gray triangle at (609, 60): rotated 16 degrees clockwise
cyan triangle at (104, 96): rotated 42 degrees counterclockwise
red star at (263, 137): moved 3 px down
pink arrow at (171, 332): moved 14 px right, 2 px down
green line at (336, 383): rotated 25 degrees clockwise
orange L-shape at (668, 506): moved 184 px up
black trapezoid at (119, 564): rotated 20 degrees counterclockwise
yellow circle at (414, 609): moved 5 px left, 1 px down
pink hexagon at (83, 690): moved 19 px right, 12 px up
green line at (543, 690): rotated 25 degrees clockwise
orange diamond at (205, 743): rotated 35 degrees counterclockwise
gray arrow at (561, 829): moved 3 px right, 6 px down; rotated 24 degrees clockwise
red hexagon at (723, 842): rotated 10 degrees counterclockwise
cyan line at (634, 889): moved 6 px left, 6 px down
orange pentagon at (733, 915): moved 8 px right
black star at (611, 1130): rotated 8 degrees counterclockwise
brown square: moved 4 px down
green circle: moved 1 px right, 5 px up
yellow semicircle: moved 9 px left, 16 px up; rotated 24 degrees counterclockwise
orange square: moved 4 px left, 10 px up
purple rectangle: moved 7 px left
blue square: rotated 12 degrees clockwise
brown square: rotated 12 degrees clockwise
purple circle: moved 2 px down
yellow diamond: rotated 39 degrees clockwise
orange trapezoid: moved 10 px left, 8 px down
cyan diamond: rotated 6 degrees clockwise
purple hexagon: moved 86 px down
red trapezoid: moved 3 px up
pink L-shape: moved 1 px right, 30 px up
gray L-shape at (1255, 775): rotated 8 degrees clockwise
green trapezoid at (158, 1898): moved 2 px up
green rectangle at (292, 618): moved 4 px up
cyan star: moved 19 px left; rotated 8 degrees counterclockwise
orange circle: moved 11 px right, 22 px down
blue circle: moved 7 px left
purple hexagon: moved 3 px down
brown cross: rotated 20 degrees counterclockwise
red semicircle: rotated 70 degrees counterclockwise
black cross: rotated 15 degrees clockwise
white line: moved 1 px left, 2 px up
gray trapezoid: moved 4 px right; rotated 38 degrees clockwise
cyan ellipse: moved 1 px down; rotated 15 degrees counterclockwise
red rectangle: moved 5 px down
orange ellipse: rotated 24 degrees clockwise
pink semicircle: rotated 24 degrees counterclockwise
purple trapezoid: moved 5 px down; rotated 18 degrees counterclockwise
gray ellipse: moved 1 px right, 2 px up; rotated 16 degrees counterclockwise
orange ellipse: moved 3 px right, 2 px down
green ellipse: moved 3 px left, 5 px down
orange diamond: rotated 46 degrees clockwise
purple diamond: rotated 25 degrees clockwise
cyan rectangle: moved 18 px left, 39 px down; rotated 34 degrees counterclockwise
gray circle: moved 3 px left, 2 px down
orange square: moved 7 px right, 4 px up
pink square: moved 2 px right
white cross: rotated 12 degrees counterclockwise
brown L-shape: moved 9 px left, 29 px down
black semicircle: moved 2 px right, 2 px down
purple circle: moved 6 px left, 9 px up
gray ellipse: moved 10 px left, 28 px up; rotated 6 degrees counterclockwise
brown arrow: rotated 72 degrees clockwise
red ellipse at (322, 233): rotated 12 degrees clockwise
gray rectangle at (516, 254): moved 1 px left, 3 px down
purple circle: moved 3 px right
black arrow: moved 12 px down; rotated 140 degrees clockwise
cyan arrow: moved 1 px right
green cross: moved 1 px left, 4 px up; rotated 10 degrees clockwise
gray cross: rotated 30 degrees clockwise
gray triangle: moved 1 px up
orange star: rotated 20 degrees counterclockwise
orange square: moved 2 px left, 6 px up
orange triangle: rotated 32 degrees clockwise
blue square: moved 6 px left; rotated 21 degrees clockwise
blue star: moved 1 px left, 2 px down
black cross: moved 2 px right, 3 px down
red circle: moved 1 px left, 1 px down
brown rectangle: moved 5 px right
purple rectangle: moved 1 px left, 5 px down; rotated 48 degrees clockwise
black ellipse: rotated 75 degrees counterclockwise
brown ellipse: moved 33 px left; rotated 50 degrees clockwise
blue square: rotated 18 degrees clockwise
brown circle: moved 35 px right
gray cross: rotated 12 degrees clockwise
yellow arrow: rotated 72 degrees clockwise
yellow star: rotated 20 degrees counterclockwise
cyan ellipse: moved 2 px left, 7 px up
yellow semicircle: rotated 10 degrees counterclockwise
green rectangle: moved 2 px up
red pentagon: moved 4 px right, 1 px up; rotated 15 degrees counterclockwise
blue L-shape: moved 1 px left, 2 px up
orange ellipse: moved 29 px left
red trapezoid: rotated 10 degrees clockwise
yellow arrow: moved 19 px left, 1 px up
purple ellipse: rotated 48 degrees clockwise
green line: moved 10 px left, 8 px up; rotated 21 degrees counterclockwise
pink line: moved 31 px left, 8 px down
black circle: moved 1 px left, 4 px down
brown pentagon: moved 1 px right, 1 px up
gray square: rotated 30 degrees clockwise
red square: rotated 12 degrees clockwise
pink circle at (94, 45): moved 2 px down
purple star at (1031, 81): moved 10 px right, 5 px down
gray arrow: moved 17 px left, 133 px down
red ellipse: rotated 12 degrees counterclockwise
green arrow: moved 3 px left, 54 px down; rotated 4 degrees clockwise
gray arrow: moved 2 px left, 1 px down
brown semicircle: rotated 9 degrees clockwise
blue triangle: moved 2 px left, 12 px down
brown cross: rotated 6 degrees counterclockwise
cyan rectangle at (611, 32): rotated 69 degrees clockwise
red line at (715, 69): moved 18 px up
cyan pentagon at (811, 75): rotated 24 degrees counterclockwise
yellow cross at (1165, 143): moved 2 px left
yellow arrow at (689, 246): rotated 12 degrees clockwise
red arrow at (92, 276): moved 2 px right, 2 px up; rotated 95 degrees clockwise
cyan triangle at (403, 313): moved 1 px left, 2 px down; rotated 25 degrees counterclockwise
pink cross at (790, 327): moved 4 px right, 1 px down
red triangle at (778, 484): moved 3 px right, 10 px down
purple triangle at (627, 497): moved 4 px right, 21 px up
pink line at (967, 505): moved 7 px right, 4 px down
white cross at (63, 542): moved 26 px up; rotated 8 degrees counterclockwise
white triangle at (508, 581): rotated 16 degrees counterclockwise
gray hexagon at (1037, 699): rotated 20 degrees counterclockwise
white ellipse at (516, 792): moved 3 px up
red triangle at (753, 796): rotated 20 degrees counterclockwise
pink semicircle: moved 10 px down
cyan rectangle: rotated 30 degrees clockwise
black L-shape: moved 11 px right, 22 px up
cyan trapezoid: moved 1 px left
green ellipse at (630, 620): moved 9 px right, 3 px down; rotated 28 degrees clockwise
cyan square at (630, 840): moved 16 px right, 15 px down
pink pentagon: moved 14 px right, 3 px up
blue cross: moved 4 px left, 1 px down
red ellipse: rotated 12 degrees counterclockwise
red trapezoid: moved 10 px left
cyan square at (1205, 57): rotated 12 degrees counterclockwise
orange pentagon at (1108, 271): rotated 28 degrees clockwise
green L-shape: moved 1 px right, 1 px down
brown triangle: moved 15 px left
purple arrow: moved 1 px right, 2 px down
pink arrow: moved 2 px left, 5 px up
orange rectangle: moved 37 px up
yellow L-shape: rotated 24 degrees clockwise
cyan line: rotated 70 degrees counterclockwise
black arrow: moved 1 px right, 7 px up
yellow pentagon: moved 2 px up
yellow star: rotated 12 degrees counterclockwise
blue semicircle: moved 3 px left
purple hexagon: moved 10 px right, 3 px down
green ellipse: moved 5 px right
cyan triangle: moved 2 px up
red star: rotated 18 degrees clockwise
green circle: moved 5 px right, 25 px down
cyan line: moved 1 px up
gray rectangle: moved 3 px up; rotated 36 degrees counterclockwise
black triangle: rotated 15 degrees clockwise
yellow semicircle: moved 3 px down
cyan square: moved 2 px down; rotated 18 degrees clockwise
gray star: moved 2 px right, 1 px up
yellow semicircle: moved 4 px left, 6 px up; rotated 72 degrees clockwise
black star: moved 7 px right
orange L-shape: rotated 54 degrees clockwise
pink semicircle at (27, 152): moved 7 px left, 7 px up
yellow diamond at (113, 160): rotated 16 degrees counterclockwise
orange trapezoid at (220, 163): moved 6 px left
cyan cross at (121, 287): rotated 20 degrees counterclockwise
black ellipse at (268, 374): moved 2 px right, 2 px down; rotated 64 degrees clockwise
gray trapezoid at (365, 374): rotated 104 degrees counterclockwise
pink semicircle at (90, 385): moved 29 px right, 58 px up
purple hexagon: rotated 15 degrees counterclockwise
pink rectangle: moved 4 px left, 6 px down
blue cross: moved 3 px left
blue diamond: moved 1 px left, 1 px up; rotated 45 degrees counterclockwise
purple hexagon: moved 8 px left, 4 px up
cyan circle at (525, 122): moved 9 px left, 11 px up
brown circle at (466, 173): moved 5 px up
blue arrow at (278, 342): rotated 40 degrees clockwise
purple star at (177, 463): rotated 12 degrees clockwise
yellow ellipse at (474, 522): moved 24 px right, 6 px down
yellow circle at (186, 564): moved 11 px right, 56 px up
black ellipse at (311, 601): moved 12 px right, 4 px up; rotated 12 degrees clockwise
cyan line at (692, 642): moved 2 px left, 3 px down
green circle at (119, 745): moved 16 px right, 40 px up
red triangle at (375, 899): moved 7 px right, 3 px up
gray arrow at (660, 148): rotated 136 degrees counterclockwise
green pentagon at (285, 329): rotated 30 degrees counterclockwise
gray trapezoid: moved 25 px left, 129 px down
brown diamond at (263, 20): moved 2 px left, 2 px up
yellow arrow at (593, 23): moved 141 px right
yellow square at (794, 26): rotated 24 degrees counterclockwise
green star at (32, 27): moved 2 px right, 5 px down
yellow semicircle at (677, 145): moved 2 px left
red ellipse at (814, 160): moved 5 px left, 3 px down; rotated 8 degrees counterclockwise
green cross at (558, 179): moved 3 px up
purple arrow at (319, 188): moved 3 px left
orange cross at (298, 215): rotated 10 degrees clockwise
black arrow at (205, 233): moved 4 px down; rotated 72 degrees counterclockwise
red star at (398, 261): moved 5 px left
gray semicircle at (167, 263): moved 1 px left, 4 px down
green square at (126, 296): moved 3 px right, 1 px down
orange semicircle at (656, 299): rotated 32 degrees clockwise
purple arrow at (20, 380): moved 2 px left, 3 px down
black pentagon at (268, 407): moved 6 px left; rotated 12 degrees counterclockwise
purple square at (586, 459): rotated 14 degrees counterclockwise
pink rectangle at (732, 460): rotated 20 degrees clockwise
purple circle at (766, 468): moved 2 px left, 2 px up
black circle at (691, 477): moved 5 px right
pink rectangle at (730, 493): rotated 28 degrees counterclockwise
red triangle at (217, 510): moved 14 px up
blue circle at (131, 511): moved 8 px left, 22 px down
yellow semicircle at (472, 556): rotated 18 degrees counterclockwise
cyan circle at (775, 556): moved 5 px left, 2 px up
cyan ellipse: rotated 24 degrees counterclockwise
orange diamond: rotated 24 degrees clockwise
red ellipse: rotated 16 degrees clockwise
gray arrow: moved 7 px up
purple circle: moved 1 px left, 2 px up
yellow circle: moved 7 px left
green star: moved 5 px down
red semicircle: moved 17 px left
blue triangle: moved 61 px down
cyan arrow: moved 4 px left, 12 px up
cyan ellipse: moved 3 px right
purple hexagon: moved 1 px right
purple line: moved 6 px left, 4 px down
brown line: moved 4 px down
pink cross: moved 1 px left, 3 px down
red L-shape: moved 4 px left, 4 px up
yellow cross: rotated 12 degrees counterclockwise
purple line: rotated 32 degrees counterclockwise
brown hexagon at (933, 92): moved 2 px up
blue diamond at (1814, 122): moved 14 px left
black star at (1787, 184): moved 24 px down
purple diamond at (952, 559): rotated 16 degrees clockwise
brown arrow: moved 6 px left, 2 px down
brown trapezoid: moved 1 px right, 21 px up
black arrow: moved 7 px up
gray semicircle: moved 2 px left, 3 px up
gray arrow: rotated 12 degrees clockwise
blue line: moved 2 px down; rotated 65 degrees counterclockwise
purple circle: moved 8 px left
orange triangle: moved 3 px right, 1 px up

────────────────────

» **Work required**: Beginning with the first line of the listing above, please write out every line exactly until you reach the line that contains "orange L-shape at (668, 506): moved 184 px up", and include that one too.

» **Solved problem**:
gray triangle at (609, 60): rotated 16 degrees clockwise
cyan triangle at (104, 96): rotated 42 degrees counterclockwise
red star at (263, 137): moved 3 px down
pink arrow at (171, 332): moved 14 px right, 2 px down
green line at (336, 383): rotated 25 degrees clockwise
orange L-shape at (668, 506): moved 184 px up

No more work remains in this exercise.